## DO THIS
Only the lines from the one containing "Mask all regions" through the end of the entries should be returned, exactly as they are, with the pictures omitted.
..............................
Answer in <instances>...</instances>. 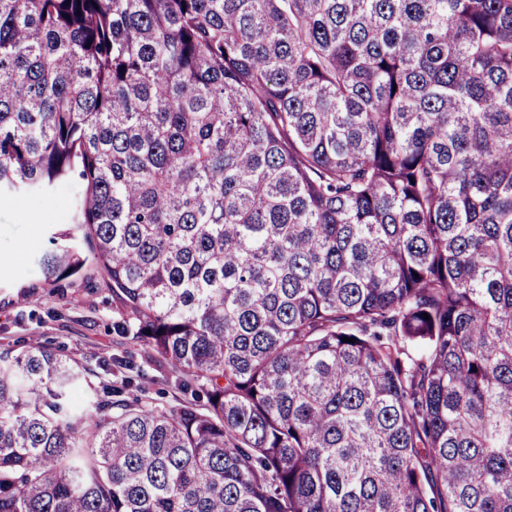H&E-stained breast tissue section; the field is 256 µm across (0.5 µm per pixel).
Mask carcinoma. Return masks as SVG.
<instances>
[{
	"label": "carcinoma",
	"mask_w": 512,
	"mask_h": 512,
	"mask_svg": "<svg viewBox=\"0 0 512 512\" xmlns=\"http://www.w3.org/2000/svg\"><path fill=\"white\" fill-rule=\"evenodd\" d=\"M74 177L44 281L206 404L1 354L0 512H512V0H0V197Z\"/></svg>",
	"instance_id": "obj_1"
}]
</instances>
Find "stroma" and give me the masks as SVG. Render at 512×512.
I'll list each match as a JSON object with an SVG mask.
<instances>
[{
    "label": "stroma",
    "mask_w": 512,
    "mask_h": 512,
    "mask_svg": "<svg viewBox=\"0 0 512 512\" xmlns=\"http://www.w3.org/2000/svg\"><path fill=\"white\" fill-rule=\"evenodd\" d=\"M75 189L59 186L53 202L30 196L0 200V265L12 272L0 282V353L18 354L39 342L82 364L95 386L115 388L125 377V397L167 408L184 400L166 363L145 346L118 337L113 310L118 303L105 288L103 271L86 265L84 279L55 288L39 276L37 259L50 235L71 222Z\"/></svg>",
    "instance_id": "35a3bbf8"
}]
</instances>
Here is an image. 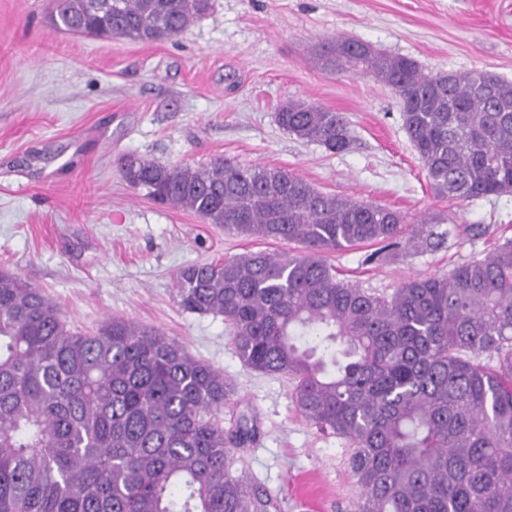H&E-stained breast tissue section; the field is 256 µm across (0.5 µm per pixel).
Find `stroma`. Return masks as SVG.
<instances>
[{
  "label": "stroma",
  "instance_id": "1",
  "mask_svg": "<svg viewBox=\"0 0 512 512\" xmlns=\"http://www.w3.org/2000/svg\"><path fill=\"white\" fill-rule=\"evenodd\" d=\"M176 37L142 43L54 29L50 0H0V270L93 331L113 318L160 329L223 372L234 392L220 418H253L256 438L234 449L233 474L305 512H354L353 453L304 420L292 383L239 359L223 317L185 311L176 272L249 250L287 251L162 206L133 190L127 156L207 166L222 157L280 168L318 190L405 214L450 219L445 243L395 263L371 248L330 252L341 279L387 295L444 274L512 238V194L475 201L435 195L403 128L394 91L359 70H329L324 46L351 37L432 72L486 69L512 80V0H211ZM304 99L345 113L349 148L330 153L283 131L280 106Z\"/></svg>",
  "mask_w": 512,
  "mask_h": 512
}]
</instances>
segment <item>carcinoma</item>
<instances>
[{"mask_svg": "<svg viewBox=\"0 0 512 512\" xmlns=\"http://www.w3.org/2000/svg\"><path fill=\"white\" fill-rule=\"evenodd\" d=\"M57 30L137 42L176 37L211 0H55ZM326 66L359 67L401 100L430 186L450 199L512 193V82L426 72L338 37ZM277 125L332 153L346 116L289 100ZM133 189L208 224L297 250L191 263L181 307L224 317L245 366L292 380L302 417L354 449L355 512H512V240L447 274L375 295L336 277L332 250L368 244L386 264L446 231L373 202L325 194L286 170L224 158L189 166L124 158ZM488 356L496 364L482 362ZM224 374L160 331L111 319L70 328L59 306L0 271V512H279L232 474L254 420L224 433Z\"/></svg>", "mask_w": 512, "mask_h": 512, "instance_id": "cac0c4a2", "label": "carcinoma"}]
</instances>
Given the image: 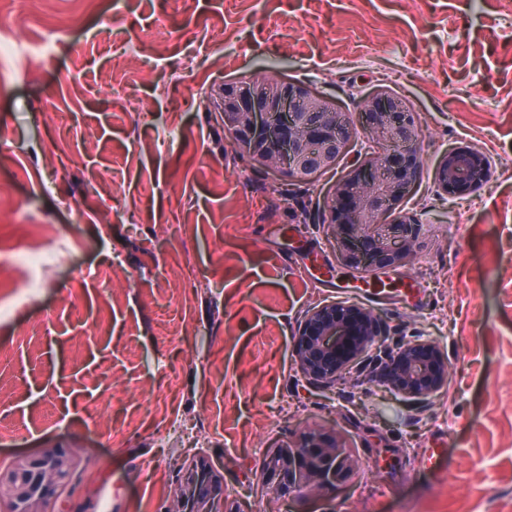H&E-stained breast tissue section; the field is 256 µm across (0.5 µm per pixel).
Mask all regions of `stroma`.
I'll return each instance as SVG.
<instances>
[{
  "mask_svg": "<svg viewBox=\"0 0 512 512\" xmlns=\"http://www.w3.org/2000/svg\"><path fill=\"white\" fill-rule=\"evenodd\" d=\"M48 37L24 0H0L19 47L0 88L11 161L0 242L72 254L47 288L0 318V468L45 446L82 460L61 512H161L196 457L224 473L241 512H512V0H53ZM151 30L133 42L132 30ZM301 81L358 122L365 97L405 99L423 134L408 193L416 258L382 272L403 294L374 308L380 347L430 340L448 384L418 400L373 368L331 384L292 356L306 311L361 301L325 197L365 151L293 181L238 155L210 89ZM67 112V132L44 103ZM492 174L456 200L435 167L459 140ZM54 173L50 192L40 179ZM336 431L356 476L279 498L267 450ZM445 467L427 470L426 449Z\"/></svg>",
  "mask_w": 512,
  "mask_h": 512,
  "instance_id": "35a3bbf8",
  "label": "stroma"
}]
</instances>
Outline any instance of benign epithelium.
I'll use <instances>...</instances> for the list:
<instances>
[{
    "label": "benign epithelium",
    "mask_w": 512,
    "mask_h": 512,
    "mask_svg": "<svg viewBox=\"0 0 512 512\" xmlns=\"http://www.w3.org/2000/svg\"><path fill=\"white\" fill-rule=\"evenodd\" d=\"M210 105L222 113L224 131L235 151L288 177L310 183L336 168L356 135V126L336 103L300 83L262 80L224 83L210 92ZM361 129L376 145L337 182L326 200L328 223L344 240L341 262L352 272L404 267L415 257L417 221L399 209L421 174L418 145L422 126L408 103L385 90L361 107ZM491 175L489 160L460 142L436 169L441 195L454 199L476 190ZM379 318L365 305L331 302L310 308L300 323L295 358L304 376L330 384L375 348ZM391 389L423 399L448 381V359L432 341L415 340L377 359ZM79 460L74 452L50 447L34 457L16 458L0 470L3 512H47L69 486ZM357 460L337 432L310 429L299 443L266 455L264 480L277 495L323 493L353 479ZM166 512H240L224 490V474L205 460L192 461L177 484Z\"/></svg>",
    "instance_id": "1"
}]
</instances>
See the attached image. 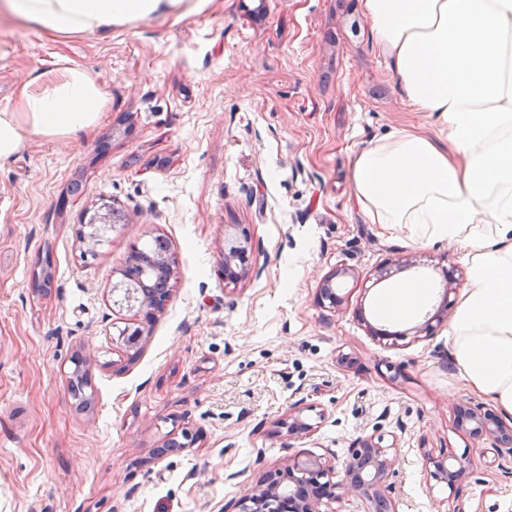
..............................
## EXERCISE RESULT
Mask all regions of `stroma`.
I'll return each instance as SVG.
<instances>
[{
  "mask_svg": "<svg viewBox=\"0 0 512 512\" xmlns=\"http://www.w3.org/2000/svg\"><path fill=\"white\" fill-rule=\"evenodd\" d=\"M48 37L24 0H0L19 47L0 88L11 161L0 242L72 254L47 288L0 318V468L45 446L82 460L61 512H161L196 457L224 473L241 512H512V0H53ZM151 30L133 42L132 30ZM301 81L358 122L365 97L405 99L423 134L408 193L416 258L382 272L403 294L374 308L380 347L430 340L448 384L418 400L373 368L331 384L292 356L306 311L361 301L325 197L365 151L293 181L238 155L210 89ZM67 112V132L44 103ZM492 174L456 200L435 167L459 140ZM54 173L50 192L40 179ZM336 431L356 476L279 498L267 450ZM445 467L427 470L426 449Z\"/></svg>",
  "mask_w": 512,
  "mask_h": 512,
  "instance_id": "35a3bbf8",
  "label": "stroma"
}]
</instances>
Outline any instance of benign epithelium.
I'll use <instances>...</instances> for the list:
<instances>
[{
    "label": "benign epithelium",
    "mask_w": 512,
    "mask_h": 512,
    "mask_svg": "<svg viewBox=\"0 0 512 512\" xmlns=\"http://www.w3.org/2000/svg\"><path fill=\"white\" fill-rule=\"evenodd\" d=\"M210 105L222 113L224 131L235 151L288 177L310 183L336 168L356 135V126L336 103L300 83L262 80L224 83L210 92ZM361 129L376 145L337 182L326 200L328 223L344 240L341 262L352 272L404 267L415 257L417 221L399 209L421 174L418 145L422 126L408 103L385 90L361 107ZM491 175L489 160L460 142L436 169L441 195L454 199L476 190ZM379 318L365 305L331 302L310 308L300 323L295 358L304 376L330 384L375 348ZM391 389L423 399L448 381V359L432 341L415 340L377 359ZM79 460L74 452L50 447L34 457L16 458L0 470L3 512H47L69 486ZM357 460L337 432L310 429L299 443L266 455L264 480L277 495L323 493L353 479ZM166 512H240L224 490V474L205 460L192 461L177 484Z\"/></svg>",
    "instance_id": "1"
}]
</instances>
See the attached image. 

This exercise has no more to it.